*** Block opens ***
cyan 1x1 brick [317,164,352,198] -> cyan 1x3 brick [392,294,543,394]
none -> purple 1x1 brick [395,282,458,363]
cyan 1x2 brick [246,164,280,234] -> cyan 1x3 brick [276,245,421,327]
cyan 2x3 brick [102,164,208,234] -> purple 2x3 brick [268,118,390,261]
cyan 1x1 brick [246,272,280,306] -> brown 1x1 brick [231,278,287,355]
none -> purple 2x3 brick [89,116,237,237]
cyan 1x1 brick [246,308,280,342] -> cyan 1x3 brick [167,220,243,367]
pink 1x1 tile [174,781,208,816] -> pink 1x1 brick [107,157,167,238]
*** Block closes ***
Each line above with the word "none" must be returned.

none -> purple 1x1 brick [395,282,458,363]
none -> purple 2x3 brick [89,116,237,237]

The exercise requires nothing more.